## WHAT TO PRODUCE
Search the records below for the string "gray", and report each line that contains it.

Colored geometric primitive data
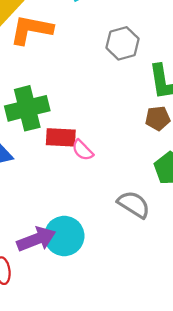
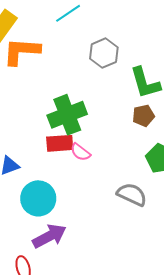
green cross: (27, 108) -> (67, 115), moved
cyan circle: (64, 236) -> (38, 198), moved

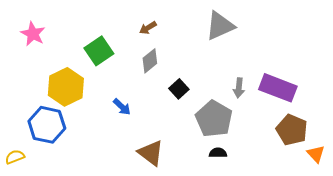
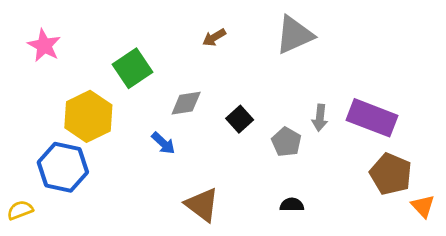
brown arrow: (148, 28) -> (214, 37), moved
gray diamond: (150, 61) -> (186, 103), moved, turned 30
gray pentagon: (214, 119) -> (286, 142), moved, size x0.6

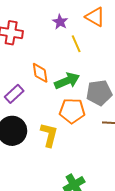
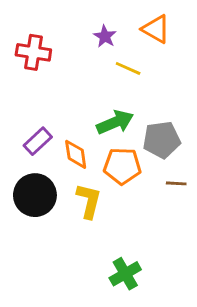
yellow line: (76, 44) -> (128, 68), turned -42
orange diamond: (40, 73) -> (76, 154), moved

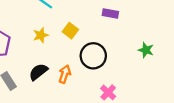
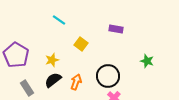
yellow star: (41, 35) -> (52, 60), moved
black circle: (93, 56) -> (108, 76), moved

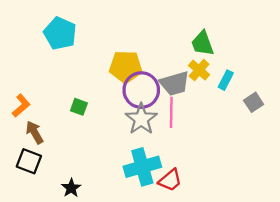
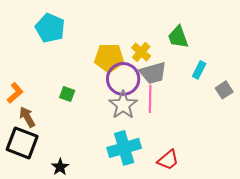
yellow cross: (199, 70) -> (141, 52), moved
black square: (29, 161) -> (22, 143), size x1.4
red trapezoid: (170, 180) -> (168, 160), moved

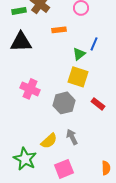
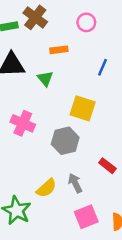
green triangle: (79, 54) -> (45, 78), moved, turned -32
red rectangle: (98, 104) -> (107, 166), moved
pink square: (64, 169) -> (86, 217), moved

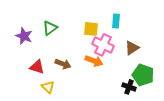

## RESPONSE BELOW
gray diamond: (150, 61) -> (186, 103), moved, turned 30
gray pentagon: (214, 119) -> (286, 142), moved, size x0.6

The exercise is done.